THE EXERCISE:
Convert the data below into a JSON list of strings, with one string for each line and every blank line omitted. Include all of the data.

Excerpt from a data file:

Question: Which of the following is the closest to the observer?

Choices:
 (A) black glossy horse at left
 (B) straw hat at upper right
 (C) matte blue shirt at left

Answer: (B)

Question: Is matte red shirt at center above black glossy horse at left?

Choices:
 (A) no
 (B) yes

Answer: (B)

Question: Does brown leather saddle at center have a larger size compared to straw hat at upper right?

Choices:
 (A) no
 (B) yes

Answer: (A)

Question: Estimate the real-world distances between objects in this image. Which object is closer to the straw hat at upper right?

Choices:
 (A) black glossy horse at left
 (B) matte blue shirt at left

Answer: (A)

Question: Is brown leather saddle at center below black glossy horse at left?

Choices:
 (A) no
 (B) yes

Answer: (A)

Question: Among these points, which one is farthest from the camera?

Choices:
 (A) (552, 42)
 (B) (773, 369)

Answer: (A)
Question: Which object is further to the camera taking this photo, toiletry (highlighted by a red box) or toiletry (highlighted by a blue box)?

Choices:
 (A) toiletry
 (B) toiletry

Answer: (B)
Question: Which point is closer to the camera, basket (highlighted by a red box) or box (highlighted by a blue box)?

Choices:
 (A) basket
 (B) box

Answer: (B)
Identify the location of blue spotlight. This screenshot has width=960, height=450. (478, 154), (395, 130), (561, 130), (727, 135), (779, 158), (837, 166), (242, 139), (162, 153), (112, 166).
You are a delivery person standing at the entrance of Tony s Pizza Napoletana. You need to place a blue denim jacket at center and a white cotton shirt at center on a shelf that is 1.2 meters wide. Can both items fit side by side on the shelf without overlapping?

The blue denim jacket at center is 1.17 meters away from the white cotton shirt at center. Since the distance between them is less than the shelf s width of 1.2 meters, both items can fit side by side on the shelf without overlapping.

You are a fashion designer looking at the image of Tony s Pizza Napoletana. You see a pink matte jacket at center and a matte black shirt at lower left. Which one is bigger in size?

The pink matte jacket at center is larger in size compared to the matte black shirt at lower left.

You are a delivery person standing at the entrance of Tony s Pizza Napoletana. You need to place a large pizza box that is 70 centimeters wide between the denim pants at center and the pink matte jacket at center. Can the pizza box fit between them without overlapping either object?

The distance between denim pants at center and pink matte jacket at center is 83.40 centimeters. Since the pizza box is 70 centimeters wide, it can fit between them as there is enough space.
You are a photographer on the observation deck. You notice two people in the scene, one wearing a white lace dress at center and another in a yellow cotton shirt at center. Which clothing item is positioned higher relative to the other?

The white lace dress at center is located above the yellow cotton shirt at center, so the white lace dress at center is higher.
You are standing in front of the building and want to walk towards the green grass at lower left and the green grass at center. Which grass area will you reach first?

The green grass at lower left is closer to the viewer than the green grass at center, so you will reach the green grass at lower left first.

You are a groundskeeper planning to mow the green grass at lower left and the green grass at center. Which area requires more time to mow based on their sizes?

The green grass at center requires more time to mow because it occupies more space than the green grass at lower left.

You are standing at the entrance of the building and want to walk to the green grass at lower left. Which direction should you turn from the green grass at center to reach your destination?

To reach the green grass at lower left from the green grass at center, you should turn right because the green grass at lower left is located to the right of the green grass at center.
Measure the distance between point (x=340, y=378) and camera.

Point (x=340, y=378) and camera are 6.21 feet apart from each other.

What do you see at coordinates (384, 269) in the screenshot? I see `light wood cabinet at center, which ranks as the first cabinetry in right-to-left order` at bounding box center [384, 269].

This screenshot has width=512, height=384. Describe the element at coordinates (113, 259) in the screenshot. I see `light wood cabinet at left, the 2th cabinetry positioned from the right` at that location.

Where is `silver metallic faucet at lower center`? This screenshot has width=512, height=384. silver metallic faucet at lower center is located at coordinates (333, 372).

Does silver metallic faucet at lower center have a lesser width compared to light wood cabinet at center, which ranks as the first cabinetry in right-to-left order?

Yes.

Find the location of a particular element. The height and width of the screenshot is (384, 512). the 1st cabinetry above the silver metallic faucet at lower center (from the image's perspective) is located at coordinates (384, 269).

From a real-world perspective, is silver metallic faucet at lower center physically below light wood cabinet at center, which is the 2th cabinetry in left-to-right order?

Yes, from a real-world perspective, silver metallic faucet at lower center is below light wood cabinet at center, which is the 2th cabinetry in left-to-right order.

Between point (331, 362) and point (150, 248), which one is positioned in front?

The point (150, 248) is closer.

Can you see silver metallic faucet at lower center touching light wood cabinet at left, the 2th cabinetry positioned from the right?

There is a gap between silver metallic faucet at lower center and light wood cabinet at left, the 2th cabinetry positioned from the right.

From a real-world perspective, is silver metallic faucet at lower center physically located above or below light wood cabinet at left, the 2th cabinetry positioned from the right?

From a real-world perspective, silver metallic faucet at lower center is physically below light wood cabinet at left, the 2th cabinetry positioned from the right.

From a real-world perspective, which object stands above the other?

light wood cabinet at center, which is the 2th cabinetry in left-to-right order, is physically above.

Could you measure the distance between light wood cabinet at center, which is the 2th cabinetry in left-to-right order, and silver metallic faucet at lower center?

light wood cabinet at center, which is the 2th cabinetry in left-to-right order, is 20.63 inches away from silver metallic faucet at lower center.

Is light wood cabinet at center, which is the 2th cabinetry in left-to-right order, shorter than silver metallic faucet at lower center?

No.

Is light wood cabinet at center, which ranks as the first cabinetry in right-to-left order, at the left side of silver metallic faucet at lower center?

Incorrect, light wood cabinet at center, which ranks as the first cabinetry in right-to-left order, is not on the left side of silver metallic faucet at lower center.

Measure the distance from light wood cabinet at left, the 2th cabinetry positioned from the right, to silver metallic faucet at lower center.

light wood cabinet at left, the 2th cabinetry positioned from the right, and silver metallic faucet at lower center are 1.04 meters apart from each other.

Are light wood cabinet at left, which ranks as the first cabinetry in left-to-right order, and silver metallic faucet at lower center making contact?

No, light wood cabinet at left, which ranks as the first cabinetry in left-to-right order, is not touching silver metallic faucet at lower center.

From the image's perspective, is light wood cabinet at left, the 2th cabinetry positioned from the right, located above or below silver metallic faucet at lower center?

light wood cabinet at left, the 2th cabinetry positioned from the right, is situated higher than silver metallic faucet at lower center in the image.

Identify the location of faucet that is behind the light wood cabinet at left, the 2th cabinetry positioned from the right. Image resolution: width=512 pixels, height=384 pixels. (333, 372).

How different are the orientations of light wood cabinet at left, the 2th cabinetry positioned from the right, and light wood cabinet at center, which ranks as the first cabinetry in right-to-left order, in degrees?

SOLUTION FOR THIS PROBLEM:
[
  "Question: Which of the following is the closest to the observer?",
  "Choices:",
  " (A) black glossy horse at left",
  " (B) straw hat at upper right",
  " (C) matte blue shirt at left",
  "Answer: (B)",
  "Question: Is matte red shirt at center above black glossy horse at left?",
  "Choices:",
  " (A) no",
  " (B) yes",
  "Answer: (B)",
  "Question: Does brown leather saddle at center have a larger size compared to straw hat at upper right?",
  "Choices:",
  " (A) no",
  " (B) yes",
  "Answer: (A)",
  "Question: Estimate the real-world distances between objects in this image. Which object is closer to the straw hat at upper right?",
  "Choices:",
  " (A) black glossy horse at left",
  " (B) matte blue shirt at left",
  "Answer: (A)",
  "Question: Is brown leather saddle at center below black glossy horse at left?",
  "Choices:",
  " (A) no",
  " (B) yes",
  "Answer: (A)",
  "Question: Among these points, which one is farthest from the camera?",
  "Choices:",
  " (A) (552, 42)",
  " (B) (773, 369)",
  "Answer: (A)",
  "Question: Which object is further to the camera taking this photo, toiletry (highlighted by a red box) or toiletry (highlighted by a blue box)?",
  "Choices:",
  " (A) toiletry",
  " (B) toiletry",
  "Answer: (B)",
  "Question: Which point is closer to the camera, basket (highlighted by a red box) or box (highlighted by a blue box)?",
  "Choices:",
  " (A) basket",
  " (B) box",
  "Answer: (B)",
  "Identify the location of blue spotlight. This screenshot has width=960, height=450. (478, 154), (395, 130), (561, 130), (727, 135), (779, 158), (837, 166), (242, 139), (162, 153), (112, 166).",
  "You are a delivery person standing at the entrance of Tony s Pizza Napoletana. You need to place a blue denim jacket at center and a white cotton shirt at center on a shelf that is 1.2 meters wide. Can both items fit side by side on the shelf without overlapping?",
  "The blue denim jacket at center is 1.17 meters away from the white cotton shirt at center. Since the distance between them is less than the shelf s width of 1.2 meters, both items can fit side by side on the shelf without overlapping.",
  "You are a fashion designer looking at the image of Tony s Pizza Napoletana. You see a pink matte jacket at center and a matte black shirt at lower left. Which one is bigger in size?",
  "The pink matte jacket at center is larger in size compared to the matte black shirt at lower left.",
  "You are a delivery person standing at the entrance of Tony s Pizza Napoletana. You need to place a large pizza box that is 70 centimeters wide between the denim pants at center and the pink matte jacket at center. Can the pizza box fit between them without overlapping either object?",
  "The distance between denim pants at center and pink matte jacket at center is 83.40 centimeters. Since the pizza box is 70 centimeters wide, it can fit between them as there is enough space.",
  "You are a photographer on the observation deck. You notice two people in the scene, one wearing a white lace dress at center and another in a yellow cotton shirt at center. Which clothing item is positioned higher relative to the other?",
  "The white lace dress at center is located above the yellow cotton shirt at center, so the white lace dress at center is higher.",
  "You are standing in front of the building and want to walk towards the green grass at lower left and the green grass at center. Which grass area will you reach first?",
  "The green grass at lower left is closer to the viewer than the green grass at center, so you will reach the green grass at lower left first.",
  "You are a groundskeeper planning to mow the green grass at lower left and the green grass at center. Which area requires more time to mow based on their sizes?",
  "The green grass at center requires more time to mow because it occupies more space than the green grass at lower left.",
  "You are standing at the entrance of the building and want to walk to the green grass at lower left. Which direction should you turn from the green grass at center to reach your destination?",
  "To reach the green grass at lower left from the green grass at center, you should turn right because the green grass at lower left is located to the right of the green grass at center.",
  "Measure the distance between point (x=340, y=378) and camera.",
  "Point (x=340, y=378) and camera are 6.21 feet apart from each other.",
  "What do you see at coordinates (384, 269) in the screenshot? I see `light wood cabinet at center, which ranks as the first cabinetry in right-to-left order` at bounding box center [384, 269].",
  "This screenshot has width=512, height=384. Describe the element at coordinates (113, 259) in the screenshot. I see `light wood cabinet at left, the 2th cabinetry positioned from the right` at that location.",
  "Where is `silver metallic faucet at lower center`? This screenshot has width=512, height=384. silver metallic faucet at lower center is located at coordinates (333, 372).",
  "Does silver metallic faucet at lower center have a lesser width compared to light wood cabinet at center, which ranks as the first cabinetry in right-to-left order?",
  "Yes.",
  "Find the location of a particular element. The height and width of the screenshot is (384, 512). the 1st cabinetry above the silver metallic faucet at lower center (from the image's perspective) is located at coordinates (384, 269).",
  "From a real-world perspective, is silver metallic faucet at lower center physically below light wood cabinet at center, which is the 2th cabinetry in left-to-right order?",
  "Yes, from a real-world perspective, silver metallic faucet at lower center is below light wood cabinet at center, which is the 2th cabinetry in left-to-right order.",
  "Between point (331, 362) and point (150, 248), which one is positioned in front?",
  "The point (150, 248) is closer.",
  "Can you see silver metallic faucet at lower center touching light wood cabinet at left, the 2th cabinetry positioned from the right?",
  "There is a gap between silver metallic faucet at lower center and light wood cabinet at left, the 2th cabinetry positioned from the right.",
  "From a real-world perspective, is silver metallic faucet at lower center physically located above or below light wood cabinet at left, the 2th cabinetry positioned from the right?",
  "From a real-world perspective, silver metallic faucet at lower center is physically below light wood cabinet at left, the 2th cabinetry positioned from the right.",
  "From a real-world perspective, which object stands above the other?",
  "light wood cabinet at center, which is the 2th cabinetry in left-to-right order, is physically above.",
  "Could you measure the distance between light wood cabinet at center, which is the 2th cabinetry in left-to-right order, and silver metallic faucet at lower center?",
  "light wood cabinet at center, which is the 2th cabinetry in left-to-right order, is 20.63 inches away from silver metallic faucet at lower center.",
  "Is light wood cabinet at center, which is the 2th cabinetry in left-to-right order, shorter than silver metallic faucet at lower center?",
  "No.",
  "Is light wood cabinet at center, which ranks as the first cabinetry in right-to-left order, at the left side of silver metallic faucet at lower center?",
  "Incorrect, light wood cabinet at center, which ranks as the first cabinetry in right-to-left order, is not on the left side of silver metallic faucet at lower center.",
  "Measure the distance from light wood cabinet at left, the 2th cabinetry positioned from the right, to silver metallic faucet at lower center.",
  "light wood cabinet at left, the 2th cabinetry positioned from the right, and silver metallic faucet at lower center are 1.04 meters apart from each other.",
  "Are light wood cabinet at left, which ranks as the first cabinetry in left-to-right order, and silver metallic faucet at lower center making contact?",
  "No, light wood cabinet at left, which ranks as the first cabinetry in left-to-right order, is not touching silver metallic faucet at lower center.",
  "From the image's perspective, is light wood cabinet at left, the 2th cabinetry positioned from the right, located above or below silver metallic faucet at lower center?",
  "light wood cabinet at left, the 2th cabinetry positioned from the right, is situated higher than silver metallic faucet at lower center in the image.",
  "Identify the location of faucet that is behind the light wood cabinet at left, the 2th cabinetry positioned from the right. Image resolution: width=512 pixels, height=384 pixels. (333, 372).",
  "How different are the orientations of light wood cabinet at left, the 2th cabinetry positioned from the right, and light wood cabinet at center, which ranks as the first cabinetry in right-to-left order, in degrees?"
]